-- Opening Marker --
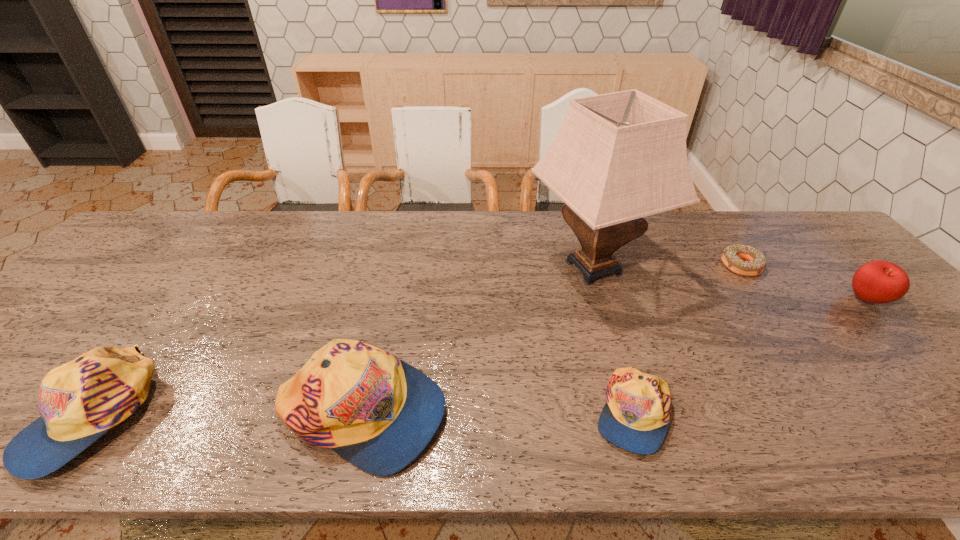
Identify the location of the fifth object from right to left. Image resolution: width=960 pixels, height=540 pixels. (379, 413).

Find the location of a particular element. The height and width of the screenshot is (540, 960). the rightmost cap is located at coordinates (636, 416).

Identify the location of the fifth tallest object. This screenshot has height=540, width=960. (636, 416).

This screenshot has width=960, height=540. Identify the location of the tallest object. (618, 157).

Find the location of a particular element. The height and width of the screenshot is (540, 960). doughnut is located at coordinates (732, 256).

Locate an element on the screen. the fifth object from left to right is located at coordinates (732, 256).

You are a GUI agent. You are given a task and a screenshot of the screen. Output one action in this format:
    pyautogui.click(x=<x>, y=<y>)
    Task: Click on the rightmost object
    The height and width of the screenshot is (540, 960).
    Given the screenshot: What is the action you would take?
    pyautogui.click(x=878, y=282)

The width and height of the screenshot is (960, 540). In order to click on vacant space located on the bill of the second cap from left to right in this screenshot , I will do `click(633, 413)`.

Where is `vacant space located 0.220m on the right of the tallest object`? vacant space located 0.220m on the right of the tallest object is located at coordinates (736, 268).

What are the coordinates of `free region located on the left of the second object from right to left` in the screenshot? It's located at (705, 266).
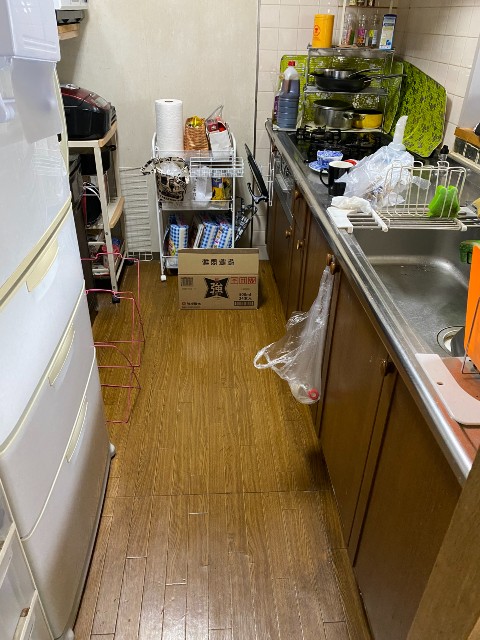
Image resolution: width=480 pixels, height=640 pixels. Identify the location of kitchen device. (91, 112).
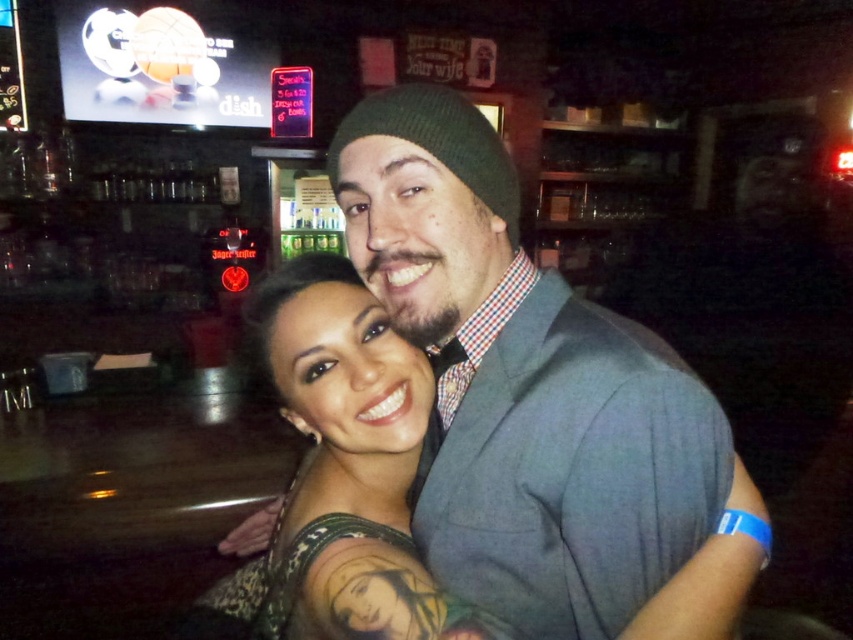
Question: Does matte gray suit at center have a larger size compared to dark skin tattoo at center?

Choices:
 (A) yes
 (B) no

Answer: (A)

Question: Which point is farther to the camera?

Choices:
 (A) (318, 531)
 (B) (496, 492)

Answer: (A)

Question: Is matte gray suit at center to the left of dark skin tattoo at center from the viewer's perspective?

Choices:
 (A) yes
 (B) no

Answer: (B)

Question: Does matte gray suit at center have a smaller size compared to dark skin tattoo at center?

Choices:
 (A) yes
 (B) no

Answer: (B)

Question: Which point is closer to the camera taking this photo?

Choices:
 (A) (381, 253)
 (B) (424, 577)

Answer: (A)

Question: Which object is farther from the camera taking this photo?

Choices:
 (A) dark skin tattoo at center
 (B) matte gray suit at center

Answer: (A)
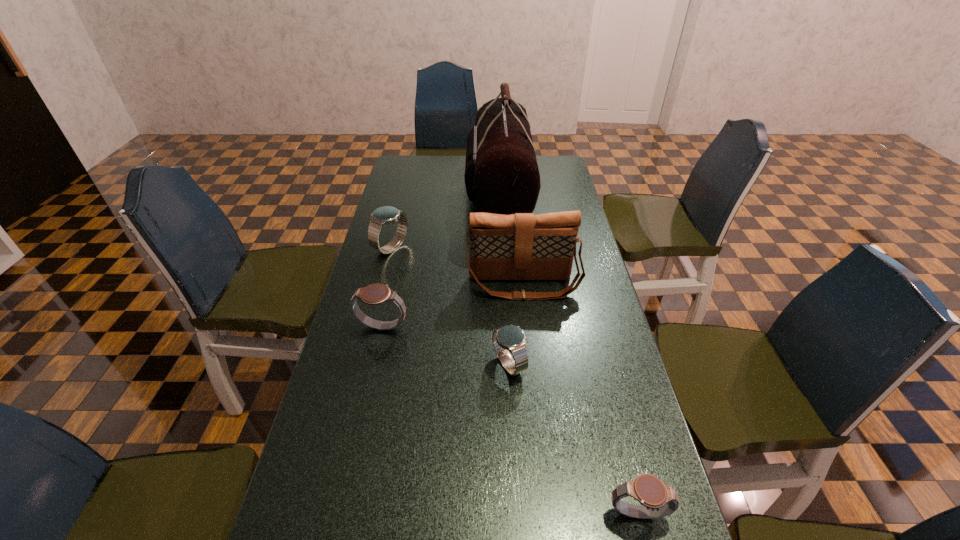
What are the coordinates of `the farthest object` in the screenshot? It's located at (501, 175).

This screenshot has width=960, height=540. Identify the location of red duffel bag. (501, 175).

Find the location of a particular element. The width and height of the screenshot is (960, 540). shoulder bag is located at coordinates point(522,246).

Where is `the fifth nearest object`? This screenshot has width=960, height=540. the fifth nearest object is located at coordinates (522, 246).

Where is `the farthest blue watch`? This screenshot has height=540, width=960. the farthest blue watch is located at coordinates (386, 215).

Where is `the leftmost blue watch`? the leftmost blue watch is located at coordinates (386, 215).

Where is `the left gray watch`? The image size is (960, 540). the left gray watch is located at coordinates (375, 294).

At what (x,y) coordinates should I click in order to perform the action: click on the farther gray watch. Please return your answer as a coordinate pair (x, y). Looking at the image, I should click on (375, 294).

I want to click on the rightmost blue watch, so tap(511, 338).

Image resolution: width=960 pixels, height=540 pixels. I want to click on the second watch from right to left, so click(511, 338).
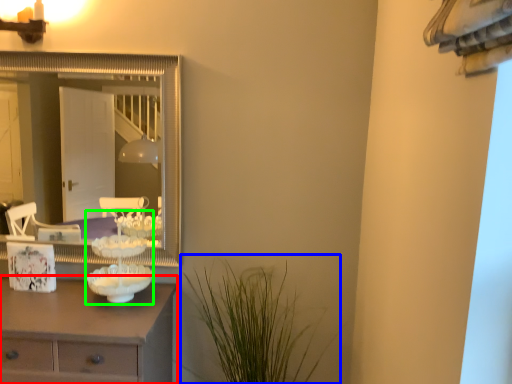
Question: Which object is positioned closest to chest of drawers (highlighted by a red box)? Select from plant (highlighted by a blue box) and candle holder (highlighted by a green box).

Choices:
 (A) plant
 (B) candle holder

Answer: (B)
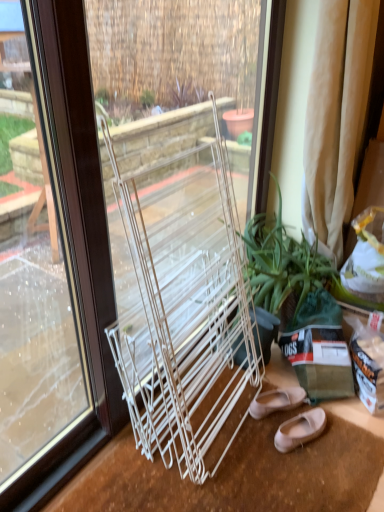
What do you see at coordinates (277, 401) in the screenshot? I see `matte beige flats at lower right, marked as the second footwear in a front-to-back arrangement` at bounding box center [277, 401].

What do you see at coordinates (75, 114) in the screenshot? I see `clear glass window at center` at bounding box center [75, 114].

What is the approximate height of beige fabric curtain at right?

It is 3.28 feet.

At what (x,y) coordinates should I click in order to perform the action: click on beige fabric curtain at right. Please return your answer as a coordinate pair (x, y). This screenshot has width=384, height=512. Looking at the image, I should click on click(337, 115).

Locate an element on the screen. matte pink leather ballet flats at lower right, the 1th footwear in the front-to-back sequence is located at coordinates (300, 429).

In order to face green leafy plant at center, should I rotate leftwards or rightwards?

Turn right approximately 11.299 degrees to face it.

This screenshot has height=512, width=384. I want to click on matte beige flats at lower right, marked as the second footwear in a front-to-back arrangement, so click(x=277, y=401).

Is clear glass window at center far from matte beige flats at lower right, marked as the second footwear in a front-to-back arrangement?

They are positioned close to each other.

Which point is more distant from viewer, (51,90) or (282,407)?

Point (282,407)

Considering the positions of objects clear glass window at center and matte beige flats at lower right, arranged as the first footwear when viewed from the back, in the image provided, who is more to the right, clear glass window at center or matte beige flats at lower right, arranged as the first footwear when viewed from the back,?

Positioned to the right is matte beige flats at lower right, arranged as the first footwear when viewed from the back.

Image resolution: width=384 pixels, height=512 pixels. I want to click on window that appears on the left of matte beige flats at lower right, arranged as the first footwear when viewed from the back, so click(75, 114).

From a real-world perspective, between green leafy plant at center and clear glass window at center, who is vertically higher?

In real-world perspective, clear glass window at center is above.

Are green leafy plant at center and clear glass window at center located far from each other?

green leafy plant at center is near clear glass window at center, not far away.

Could you tell me if green leafy plant at center is turned towards clear glass window at center?

Yes, green leafy plant at center is oriented towards clear glass window at center.

Between beige fabric curtain at right and clear glass window at center, which one has smaller size?

Smaller between the two is beige fabric curtain at right.

Consider the image. Is beige fabric curtain at right not close to clear glass window at center?

Yes, beige fabric curtain at right and clear glass window at center are located far from each other.

Is beige fabric curtain at right spatially inside clear glass window at center, or outside of it?

beige fabric curtain at right is not enclosed by clear glass window at center.

From a real-world perspective, is matte beige flats at lower right, arranged as the first footwear when viewed from the back, located higher than matte pink leather ballet flats at lower right, the 1th footwear in the front-to-back sequence?

No, from a real-world perspective, matte beige flats at lower right, arranged as the first footwear when viewed from the back, is not on top of matte pink leather ballet flats at lower right, the 1th footwear in the front-to-back sequence.

Who is more distant, matte beige flats at lower right, marked as the second footwear in a front-to-back arrangement, or matte pink leather ballet flats at lower right, the 1th footwear in the front-to-back sequence?

matte beige flats at lower right, marked as the second footwear in a front-to-back arrangement, is further away from the camera.

Between matte beige flats at lower right, arranged as the first footwear when viewed from the back, and matte pink leather ballet flats at lower right, the 1th footwear in the front-to-back sequence, which one has larger width?

With larger width is matte pink leather ballet flats at lower right, the 1th footwear in the front-to-back sequence.

From the image's perspective, is matte beige flats at lower right, marked as the second footwear in a front-to-back arrangement, positioned above or below matte pink leather ballet flats at lower right, arranged as the second footwear when viewed from the back?

Clearly, from the image's perspective, matte beige flats at lower right, marked as the second footwear in a front-to-back arrangement, is above matte pink leather ballet flats at lower right, arranged as the second footwear when viewed from the back.

Which is correct: green leafy plant at center is inside beige fabric curtain at right, or outside of it?

green leafy plant at center is not enclosed by beige fabric curtain at right.

Is green leafy plant at center facing away from beige fabric curtain at right?

No, beige fabric curtain at right is not at the back of green leafy plant at center.

Based on their positions, is green leafy plant at center located to the left or right of beige fabric curtain at right?

green leafy plant at center is to the left of beige fabric curtain at right.

From the picture: Considering the relative positions of beige fabric curtain at right and matte pink leather ballet flats at lower right, arranged as the second footwear when viewed from the back, in the image provided, is beige fabric curtain at right to the right of matte pink leather ballet flats at lower right, arranged as the second footwear when viewed from the back, from the viewer's perspective?

Yes, beige fabric curtain at right is to the right of matte pink leather ballet flats at lower right, arranged as the second footwear when viewed from the back.

From the image's perspective, who appears lower, beige fabric curtain at right or matte pink leather ballet flats at lower right, the 1th footwear in the front-to-back sequence?

matte pink leather ballet flats at lower right, the 1th footwear in the front-to-back sequence, appears lower in the image.

Is beige fabric curtain at right positioned far away from matte pink leather ballet flats at lower right, the 1th footwear in the front-to-back sequence?

Absolutely, beige fabric curtain at right is distant from matte pink leather ballet flats at lower right, the 1th footwear in the front-to-back sequence.

Considering the positions of point (308, 181) and point (317, 408), is point (308, 181) closer or farther from the camera than point (317, 408)?

Point (308, 181) appears to be farther away from the viewer than point (317, 408).

From the image's perspective, which one is positioned lower, clear glass window at center or green leafy plant at center?

green leafy plant at center is shown below in the image.

Is clear glass window at center at the right side of green leafy plant at center?

No, clear glass window at center is not to the right of green leafy plant at center.

Looking at their sizes, would you say clear glass window at center is wider or thinner than green leafy plant at center?

In the image, clear glass window at center appears to be more narrow than green leafy plant at center.

Identify the location of the 2nd footwear behind when counting from the clear glass window at center. (277, 401).

The image size is (384, 512). What are the coordinates of `window in front of the green leafy plant at center` in the screenshot? It's located at (75, 114).

Considering their positions, is matte pink leather ballet flats at lower right, the 1th footwear in the front-to-back sequence, positioned closer to green leafy plant at center than clear glass window at center?

matte pink leather ballet flats at lower right, the 1th footwear in the front-to-back sequence.

Considering their positions, is beige fabric curtain at right positioned closer to clear glass window at center than matte beige flats at lower right, arranged as the first footwear when viewed from the back?

Among the two, matte beige flats at lower right, arranged as the first footwear when viewed from the back, is located nearer to clear glass window at center.

When comparing their distances from green leafy plant at center, does matte pink leather ballet flats at lower right, the 1th footwear in the front-to-back sequence, or matte beige flats at lower right, arranged as the first footwear when viewed from the back, seem further?

Based on the image, matte pink leather ballet flats at lower right, the 1th footwear in the front-to-back sequence, appears to be further to green leafy plant at center.

Consider the image. Considering their positions, is green leafy plant at center positioned closer to clear glass window at center than beige fabric curtain at right?

green leafy plant at center is closer to clear glass window at center.

Based on their spatial positions, is matte beige flats at lower right, arranged as the first footwear when viewed from the back, or green leafy plant at center closer to beige fabric curtain at right?

green leafy plant at center is positioned closer to the anchor beige fabric curtain at right.

Considering their positions, is green leafy plant at center positioned further to matte pink leather ballet flats at lower right, the 1th footwear in the front-to-back sequence, than matte beige flats at lower right, marked as the second footwear in a front-to-back arrangement?

green leafy plant at center.

Based on their spatial positions, is matte beige flats at lower right, marked as the second footwear in a front-to-back arrangement, or matte pink leather ballet flats at lower right, arranged as the second footwear when viewed from the back, further from green leafy plant at center?

Based on the image, matte pink leather ballet flats at lower right, arranged as the second footwear when viewed from the back, appears to be further to green leafy plant at center.

Considering their positions, is clear glass window at center positioned further to beige fabric curtain at right than matte pink leather ballet flats at lower right, arranged as the second footwear when viewed from the back?

Among the two, matte pink leather ballet flats at lower right, arranged as the second footwear when viewed from the back, is located further to beige fabric curtain at right.

Locate an element on the screen. The width and height of the screenshot is (384, 512). window between beige fabric curtain at right and matte pink leather ballet flats at lower right, the 1th footwear in the front-to-back sequence, in the vertical direction is located at coordinates (75, 114).

This screenshot has height=512, width=384. Identify the location of curtain positioned between clear glass window at center and green leafy plant at center from near to far. (337, 115).

Where is `houseplant between beige fabric curtain at right and matte beige flats at lower right, marked as the second footwear in a front-to-back arrangement, in the up-down direction`? The height and width of the screenshot is (512, 384). houseplant between beige fabric curtain at right and matte beige flats at lower right, marked as the second footwear in a front-to-back arrangement, in the up-down direction is located at coordinates (283, 267).

This screenshot has height=512, width=384. What are the coordinates of `houseplant between clear glass window at center and matte pink leather ballet flats at lower right, the 1th footwear in the front-to-back sequence, in the vertical direction` in the screenshot? It's located at (283, 267).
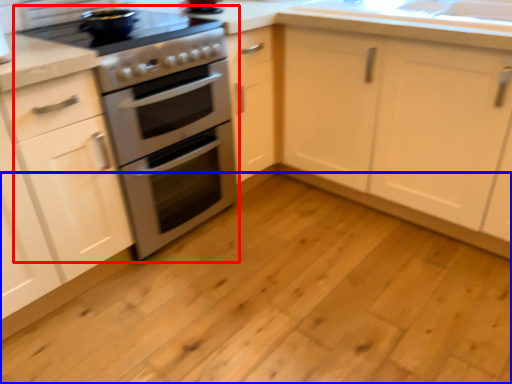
-- Closing Marker --
* What you need to do
Format the stretch of the items above, from the line containing "the back, appears" through the end of the items, as a numbered list, with blank lines dropped and pictures left out.

* Solution for this task
1. Based on the image, matte pink leather ballet flats at lower right, arranged as the second footwear when viewed from the back, appears to be further to green leafy plant at center.
2. Considering their positions, is clear glass window at center positioned further to beige fabric curtain at right than matte pink leather ballet flats at lower right, arranged as the second footwear when viewed from the back?
3. Among the two, matte pink leather ballet flats at lower right, arranged as the second footwear when viewed from the back, is located further to beige fabric curtain at right.
4. Locate an element on the screen. The width and height of the screenshot is (384, 512). window between beige fabric curtain at right and matte pink leather ballet flats at lower right, the 1th footwear in the front-to-back sequence, in the vertical direction is located at coordinates (75, 114).
5. This screenshot has height=512, width=384. Identify the location of curtain positioned between clear glass window at center and green leafy plant at center from near to far. (337, 115).
6. Where is `houseplant between beige fabric curtain at right and matte beige flats at lower right, marked as the second footwear in a front-to-back arrangement, in the up-down direction`? The height and width of the screenshot is (512, 384). houseplant between beige fabric curtain at right and matte beige flats at lower right, marked as the second footwear in a front-to-back arrangement, in the up-down direction is located at coordinates (283, 267).
7. This screenshot has height=512, width=384. What are the coordinates of `houseplant between clear glass window at center and matte pink leather ballet flats at lower right, the 1th footwear in the front-to-back sequence, in the vertical direction` in the screenshot? It's located at (283, 267).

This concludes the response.